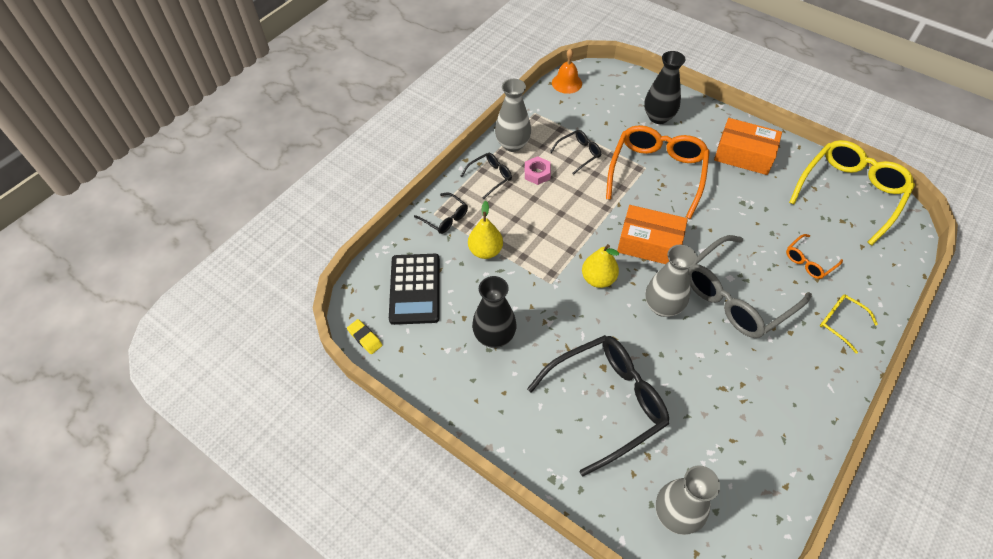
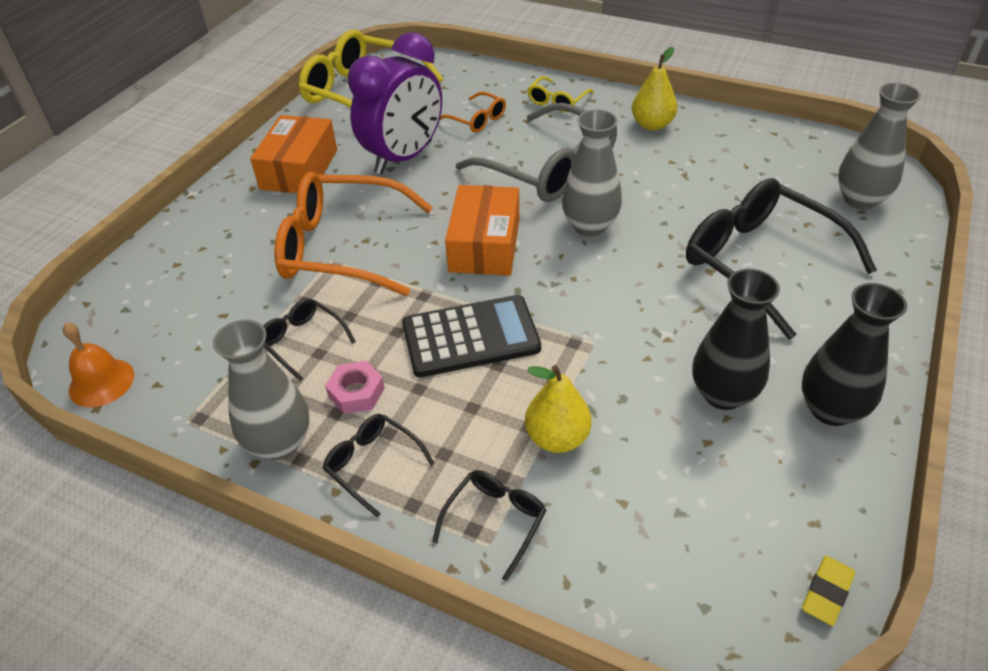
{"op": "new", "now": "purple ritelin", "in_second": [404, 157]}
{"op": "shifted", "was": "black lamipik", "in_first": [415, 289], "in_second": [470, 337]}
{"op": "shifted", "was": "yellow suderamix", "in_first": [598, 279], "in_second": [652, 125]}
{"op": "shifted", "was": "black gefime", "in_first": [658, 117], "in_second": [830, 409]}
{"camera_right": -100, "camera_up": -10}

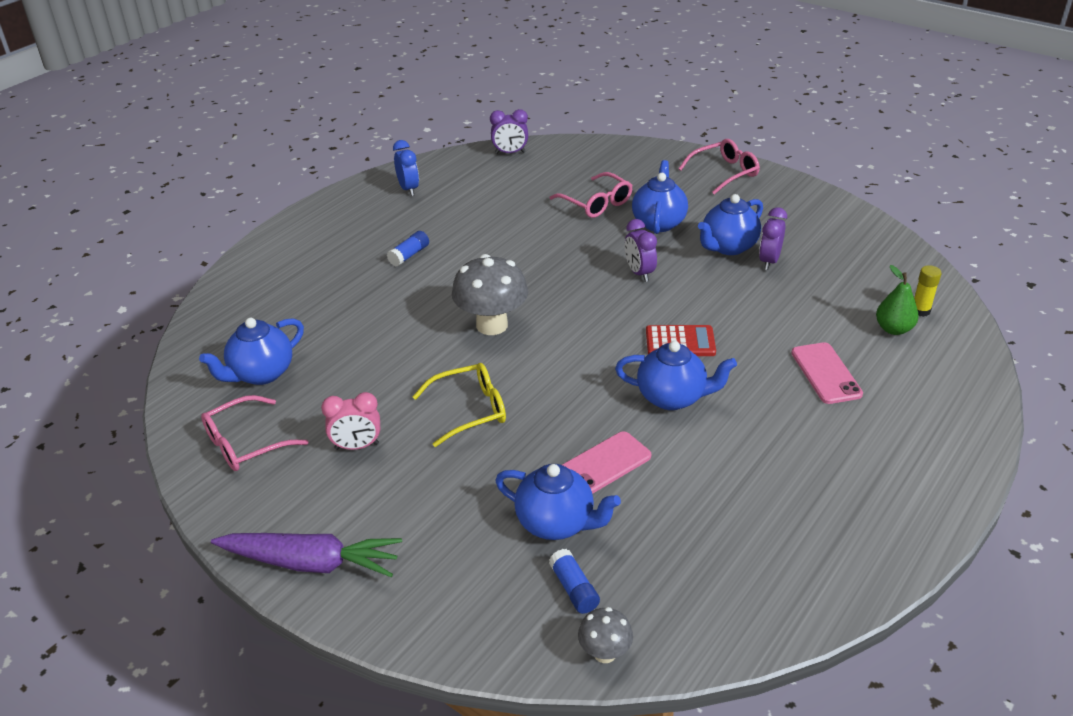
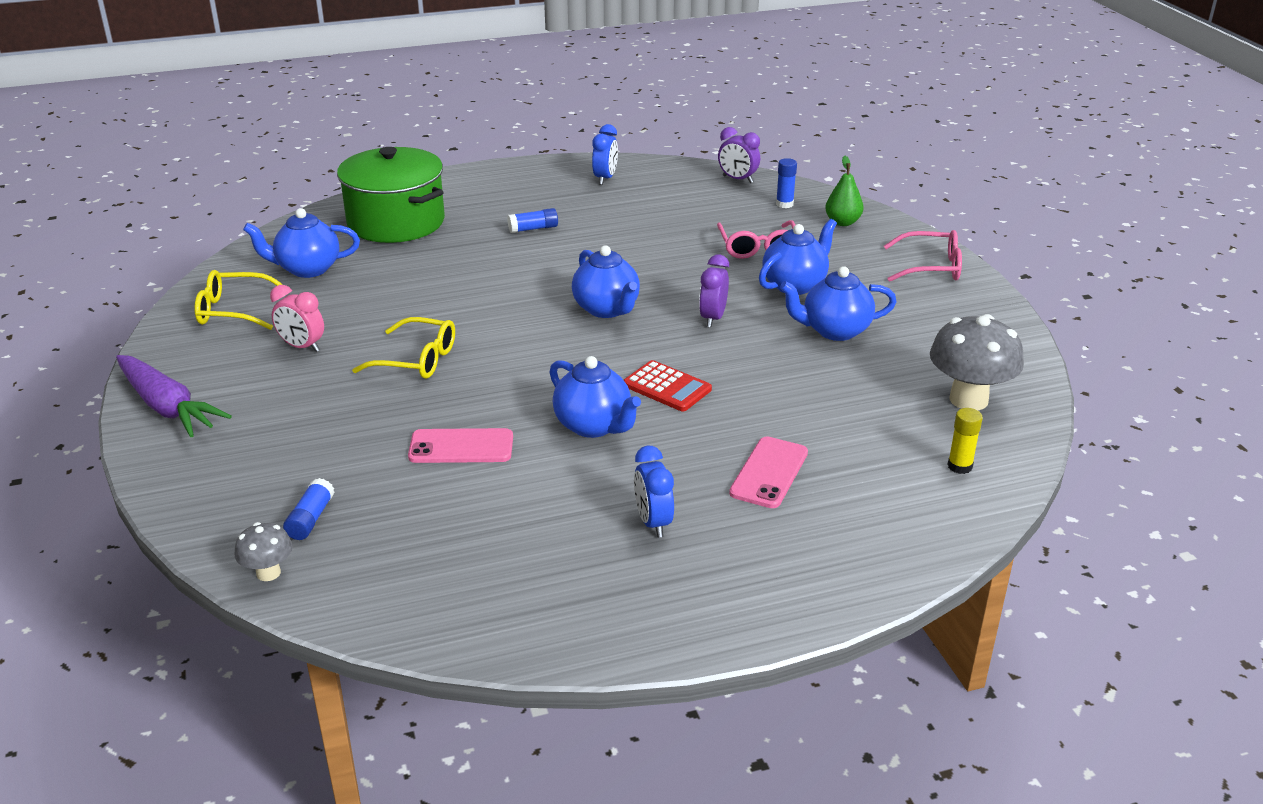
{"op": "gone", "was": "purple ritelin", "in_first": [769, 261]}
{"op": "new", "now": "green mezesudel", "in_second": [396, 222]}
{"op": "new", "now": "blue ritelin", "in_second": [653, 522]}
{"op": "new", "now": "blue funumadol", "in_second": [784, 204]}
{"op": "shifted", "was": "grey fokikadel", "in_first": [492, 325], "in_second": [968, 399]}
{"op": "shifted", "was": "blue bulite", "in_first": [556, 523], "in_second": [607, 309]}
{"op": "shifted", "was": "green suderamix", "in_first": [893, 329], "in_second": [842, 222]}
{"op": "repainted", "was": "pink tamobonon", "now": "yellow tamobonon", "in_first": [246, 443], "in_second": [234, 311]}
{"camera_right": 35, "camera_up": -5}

==

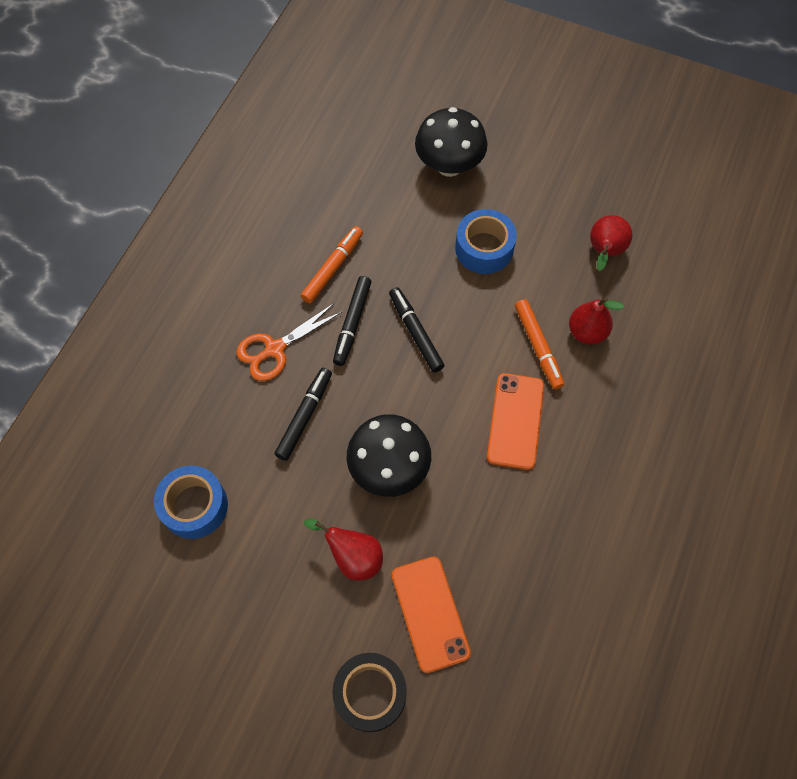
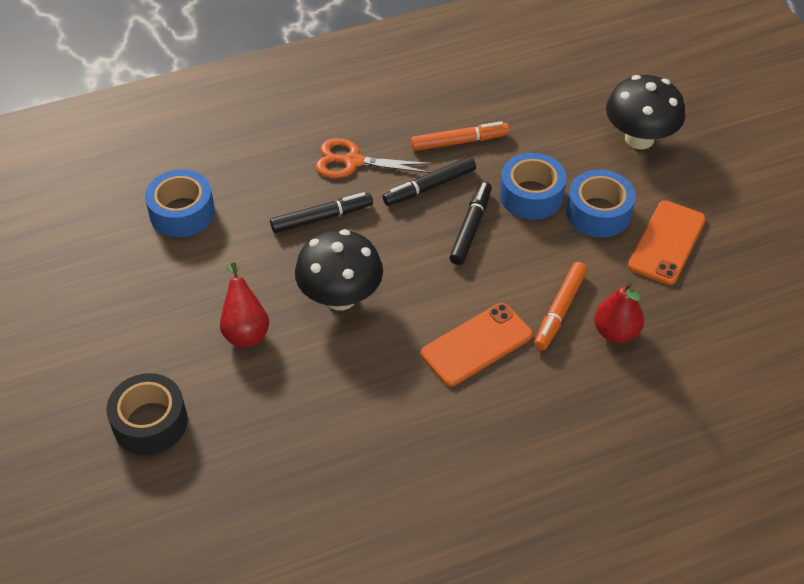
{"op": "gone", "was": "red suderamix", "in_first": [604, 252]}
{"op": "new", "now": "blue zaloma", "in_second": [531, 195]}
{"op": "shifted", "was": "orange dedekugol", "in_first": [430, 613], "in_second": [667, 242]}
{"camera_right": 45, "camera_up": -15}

» Task
Please list every line of the records that contains "black".

» Solution to this task
{"op": "shifted", "was": "black lamipik", "in_first": [415, 289], "in_second": [470, 337]}
{"op": "shifted", "was": "black gefime", "in_first": [658, 117], "in_second": [830, 409]}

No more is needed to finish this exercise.